The problem:
Would you please copy all of the data exactly, skipping the images?

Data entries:
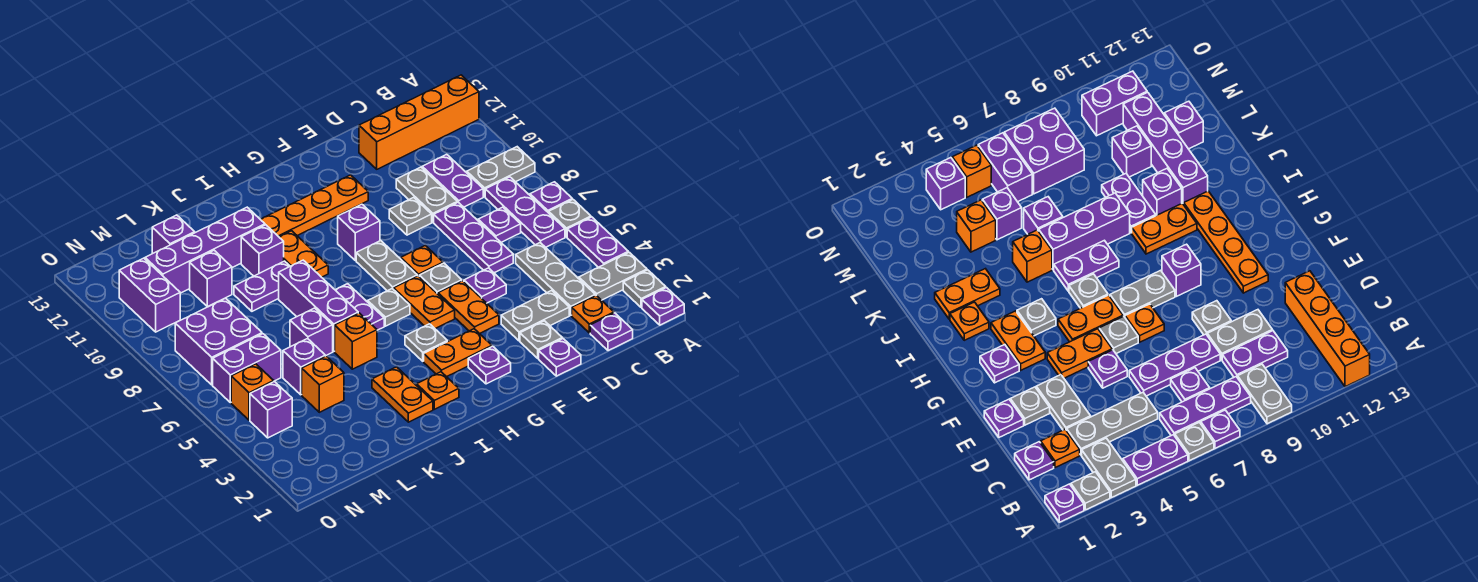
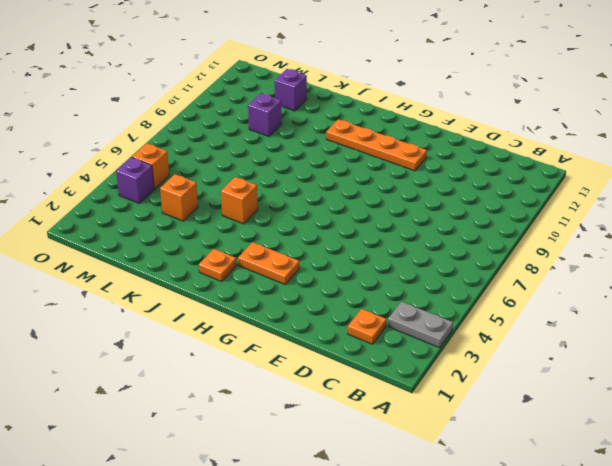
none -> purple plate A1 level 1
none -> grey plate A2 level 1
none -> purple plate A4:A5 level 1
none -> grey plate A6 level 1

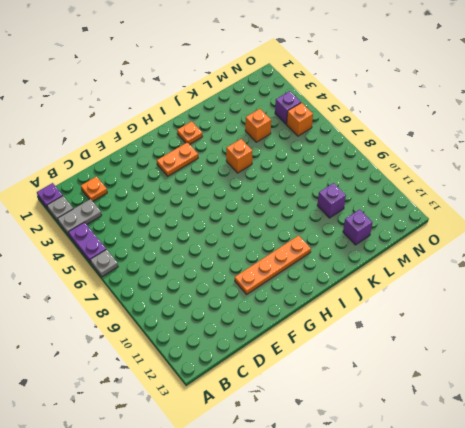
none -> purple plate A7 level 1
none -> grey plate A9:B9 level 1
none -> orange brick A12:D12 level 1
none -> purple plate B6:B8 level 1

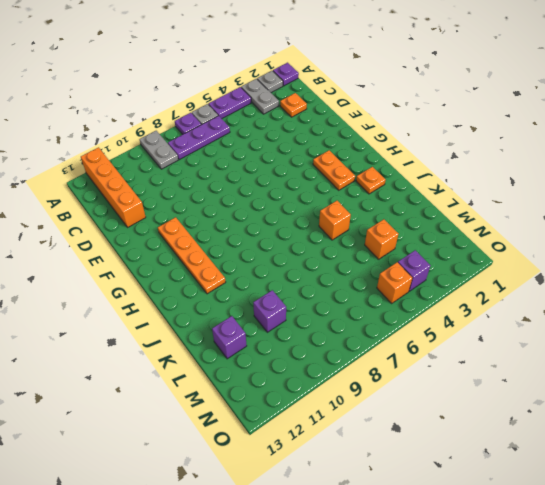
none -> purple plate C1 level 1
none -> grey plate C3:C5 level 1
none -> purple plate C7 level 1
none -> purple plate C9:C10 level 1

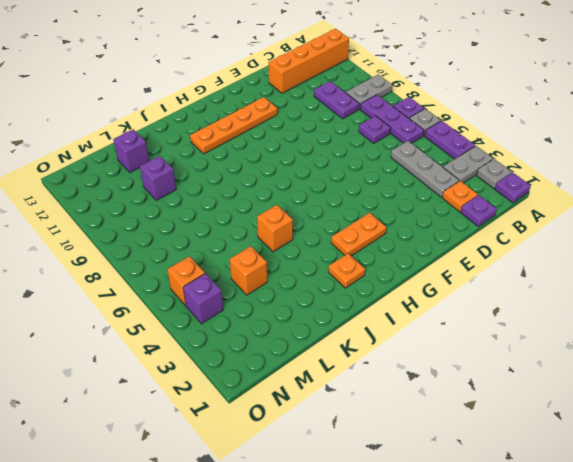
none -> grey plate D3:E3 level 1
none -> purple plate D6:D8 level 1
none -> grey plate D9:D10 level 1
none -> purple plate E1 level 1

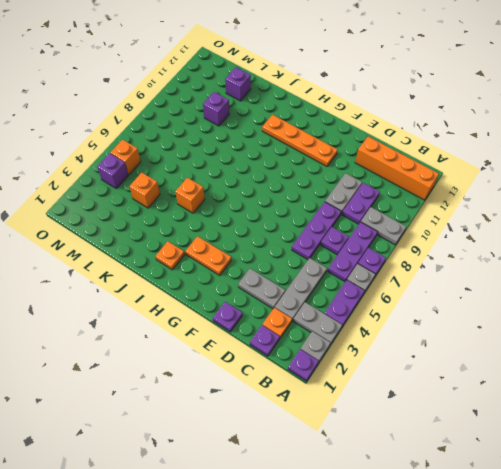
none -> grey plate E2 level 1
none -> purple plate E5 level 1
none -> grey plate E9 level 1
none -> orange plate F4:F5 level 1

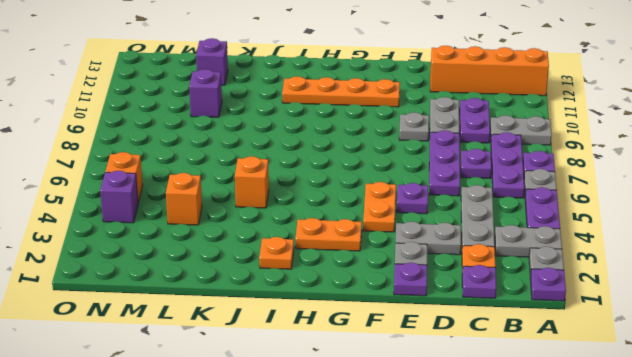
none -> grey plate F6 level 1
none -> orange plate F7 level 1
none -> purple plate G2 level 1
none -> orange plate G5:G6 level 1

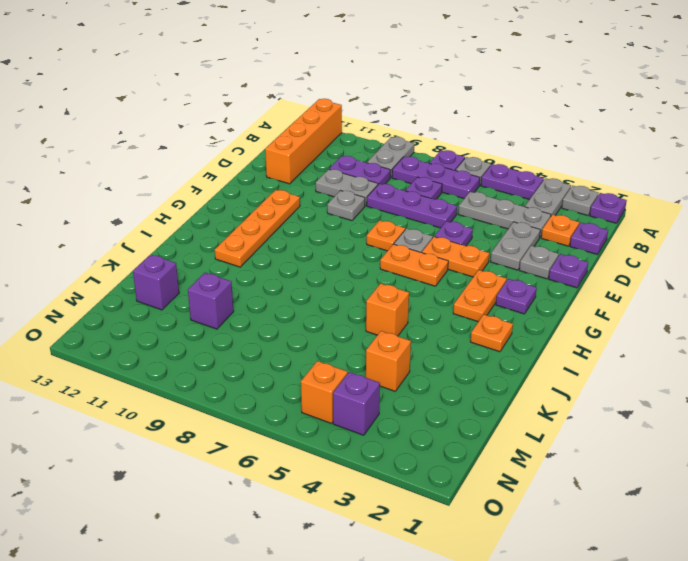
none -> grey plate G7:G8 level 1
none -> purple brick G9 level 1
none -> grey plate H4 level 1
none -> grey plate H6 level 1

Worked solution:
none -> purple plate A1 level 1
none -> grey plate A2 level 1
none -> purple plate A4:A5 level 1
none -> grey plate A6 level 1

none -> purple plate A7 level 1
none -> grey plate A9:B9 level 1
none -> orange brick A12:D12 level 1
none -> purple plate B6:B8 level 1

none -> purple plate C1 level 1
none -> grey plate C3:C5 level 1
none -> purple plate C7 level 1
none -> purple plate C9:C10 level 1

none -> grey plate D3:E3 level 1
none -> purple plate D6:D8 level 1
none -> grey plate D9:D10 level 1
none -> purple plate E1 level 1

none -> grey plate E2 level 1
none -> purple plate E5 level 1
none -> grey plate E9 level 1
none -> orange plate F4:F5 level 1

none -> grey plate F6 level 1
none -> orange plate F7 level 1
none -> purple plate G2 level 1
none -> orange plate G5:G6 level 1

none -> grey plate G7:G8 level 1
none -> purple brick G9 level 1
none -> grey plate H4 level 1
none -> grey plate H6 level 1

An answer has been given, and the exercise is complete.